Your task is to retype every entry exactly while omitting the pictures.

Stored items
━━━
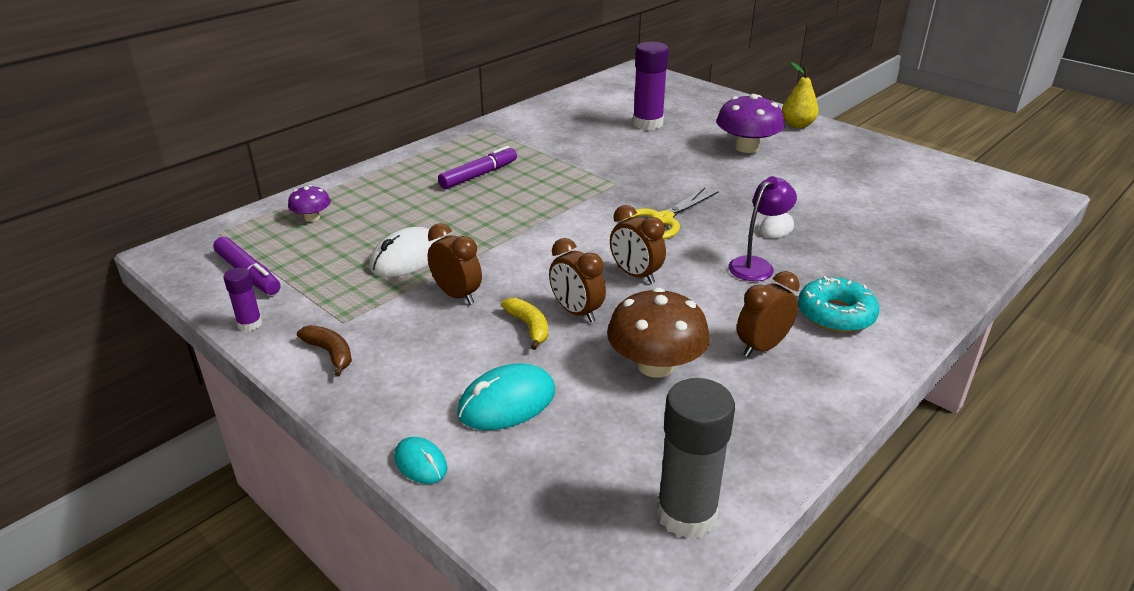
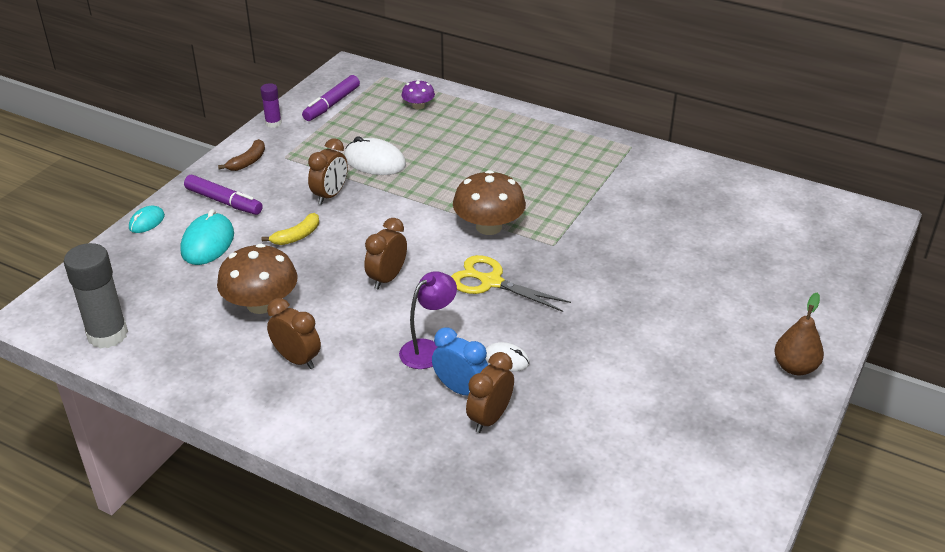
camera: 75 degrees right, 5 degrees up
(479, 175) = (529, 164): purple marker -> purple marker (224, 202)
(507, 402) = (208, 243): turquoise mouse -> turquoise mouse turned 60 degrees clockwise
(572, 209) = (489, 227): none -> brown mushroom
(576, 312) = (322, 255): brown clock -> brown clock (489, 418)
(647, 124) = (715, 247): purple glue stick -> none
(746, 147) = (696, 327): purple mushroom -> none
(756, 265) = (428, 349): purple lamp -> purple lamp turned 75 degrees counterclockwise
(797, 125) = (795, 367): yellow pear -> brown pear
(816, 256) = (460, 389): none -> blue clock
(835, 314) = (357, 403): turquoise donut -> none

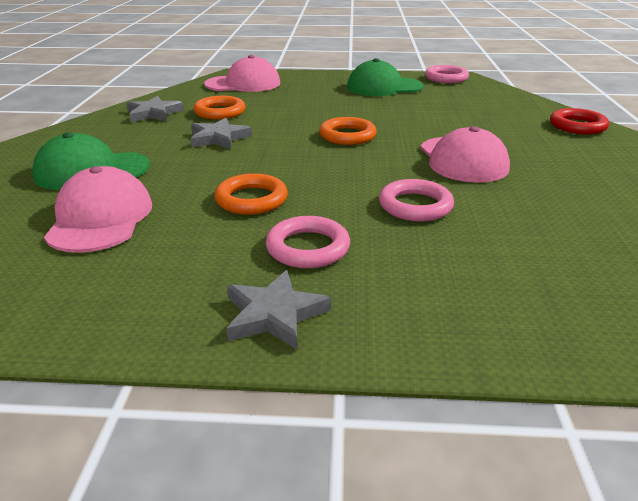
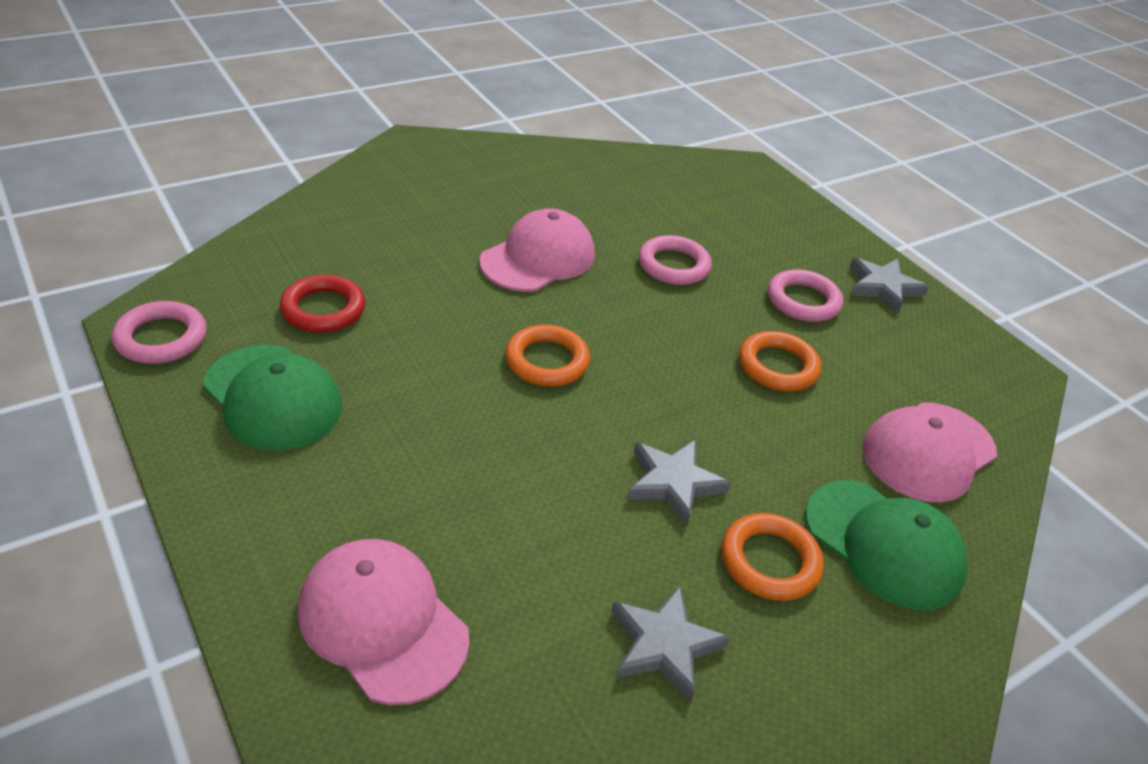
camera: 130 degrees left, 10 degrees up
(220, 112) = (576, 550): orange ring -> orange ring (769, 561)
(577, 126) = (352, 197): red ring -> red ring (323, 309)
━━━
## Problem solution:
camera: 75 degrees right, 5 degrees up
(479, 175) = (529, 164): purple marker -> purple marker (224, 202)
(507, 402) = (208, 243): turquoise mouse -> turquoise mouse turned 60 degrees clockwise
(572, 209) = (489, 227): none -> brown mushroom
(576, 312) = (322, 255): brown clock -> brown clock (489, 418)
(647, 124) = (715, 247): purple glue stick -> none
(746, 147) = (696, 327): purple mushroom -> none
(756, 265) = (428, 349): purple lamp -> purple lamp turned 75 degrees counterclockwise
(797, 125) = (795, 367): yellow pear -> brown pear
(816, 256) = (460, 389): none -> blue clock
(835, 314) = (357, 403): turquoise donut -> none

camera: 130 degrees left, 10 degrees up
(220, 112) = (576, 550): orange ring -> orange ring (769, 561)
(577, 126) = (352, 197): red ring -> red ring (323, 309)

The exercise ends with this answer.